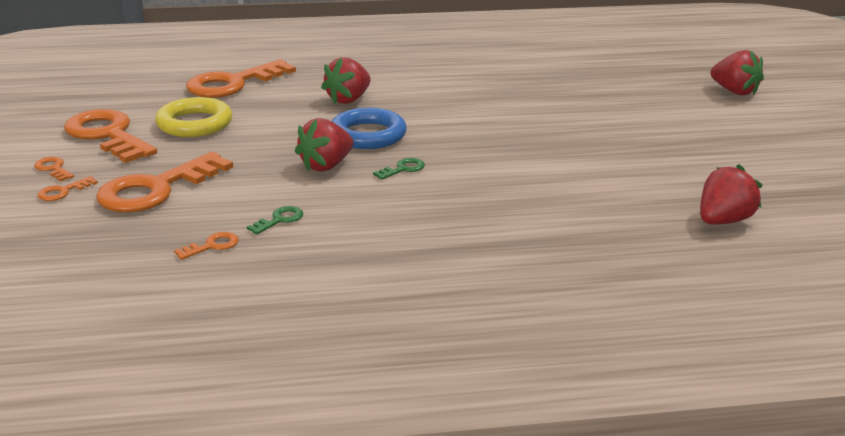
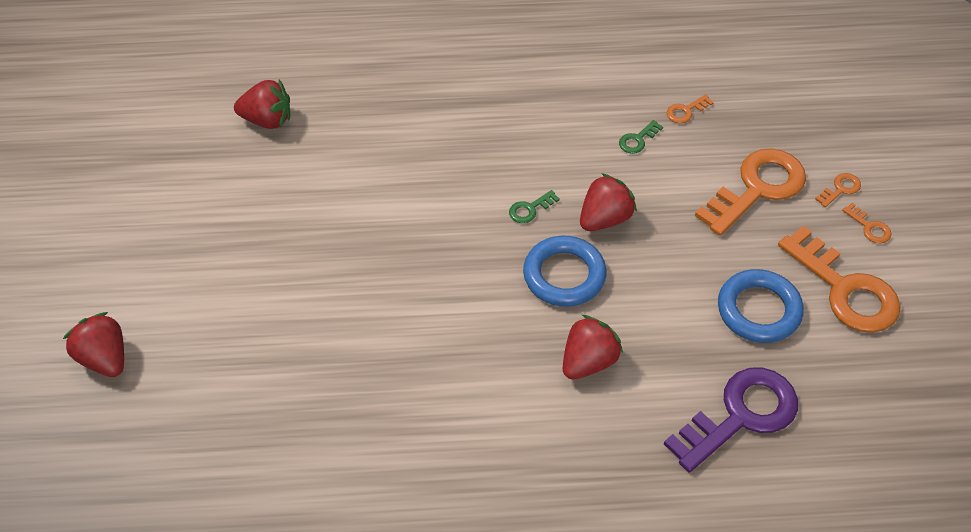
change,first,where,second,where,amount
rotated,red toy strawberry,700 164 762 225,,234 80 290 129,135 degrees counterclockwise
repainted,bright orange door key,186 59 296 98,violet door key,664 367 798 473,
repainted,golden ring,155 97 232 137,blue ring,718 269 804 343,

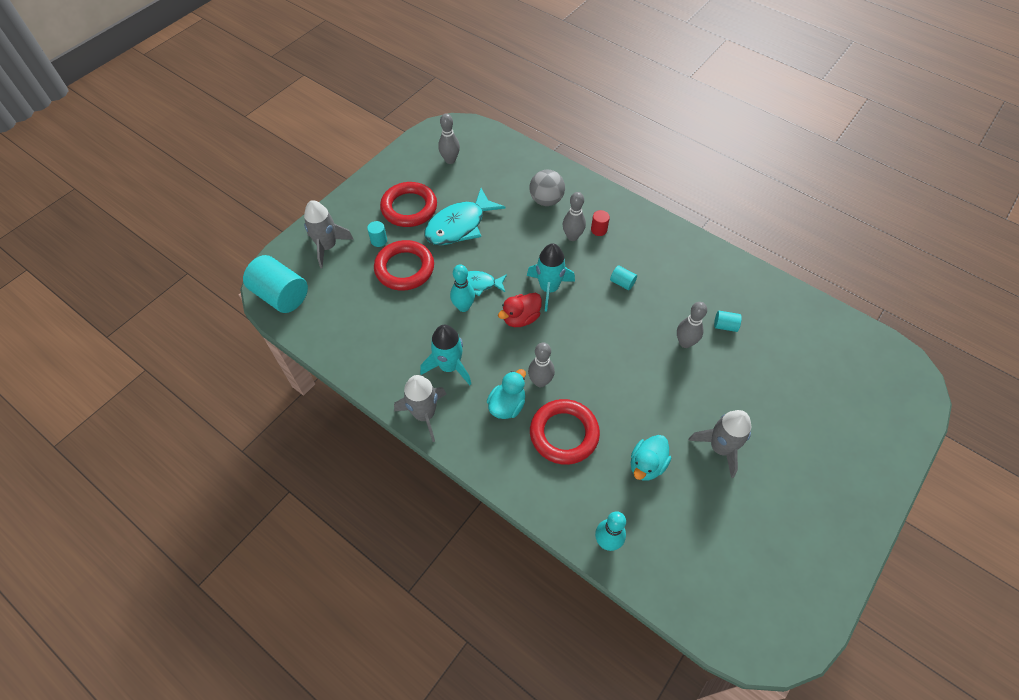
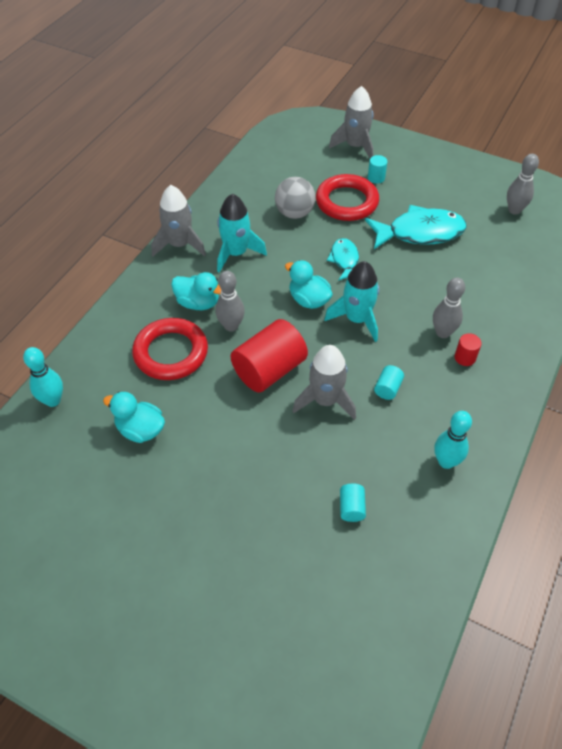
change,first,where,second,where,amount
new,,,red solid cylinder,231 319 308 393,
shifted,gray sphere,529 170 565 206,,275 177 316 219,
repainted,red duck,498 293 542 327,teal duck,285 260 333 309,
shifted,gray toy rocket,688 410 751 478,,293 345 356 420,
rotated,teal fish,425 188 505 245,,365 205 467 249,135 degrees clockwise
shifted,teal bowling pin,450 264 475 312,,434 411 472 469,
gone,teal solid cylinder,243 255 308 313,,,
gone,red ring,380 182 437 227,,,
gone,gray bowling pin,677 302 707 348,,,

REQUIRED WORK: Return a copy of each line of the material that holds the word "ring".

RESULT FOR THIS TASK:
repainted,golden ring,155 97 232 137,blue ring,718 269 804 343,
gone,red ring,380 182 437 227,,,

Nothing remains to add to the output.